*EXERCISE OBJECTIVE:* Leaving out every picture, quote the data below exactly as it appears.

*DATA PROVIDED:*
# # #

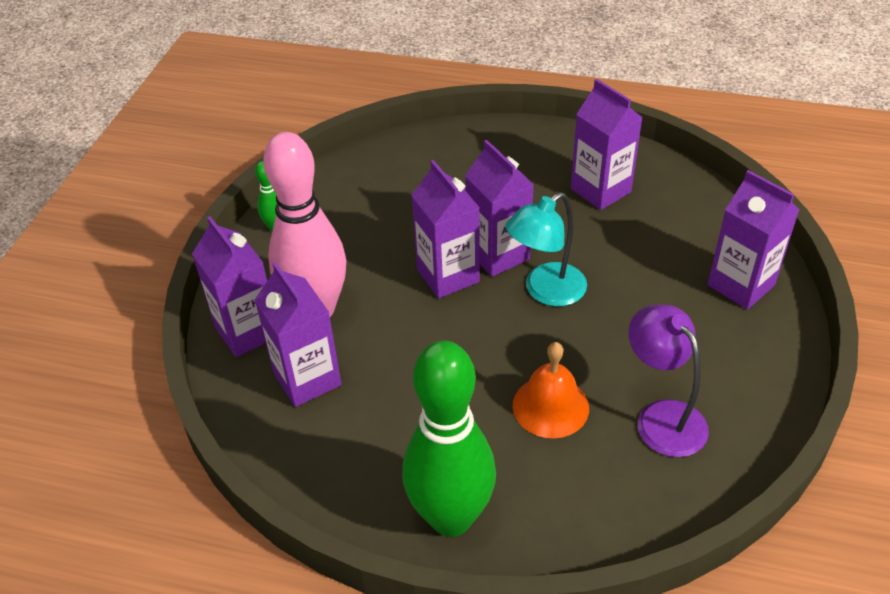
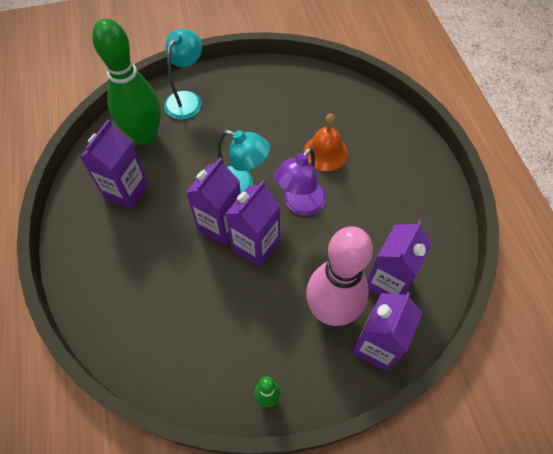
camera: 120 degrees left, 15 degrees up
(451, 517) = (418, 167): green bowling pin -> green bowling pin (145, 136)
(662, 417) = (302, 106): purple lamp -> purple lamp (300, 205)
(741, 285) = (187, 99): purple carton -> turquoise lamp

# # #

*TASK RESULT:*
camera: 120 degrees left, 15 degrees up
(451, 517) = (418, 167): green bowling pin -> green bowling pin (145, 136)
(662, 417) = (302, 106): purple lamp -> purple lamp (300, 205)
(741, 285) = (187, 99): purple carton -> turquoise lamp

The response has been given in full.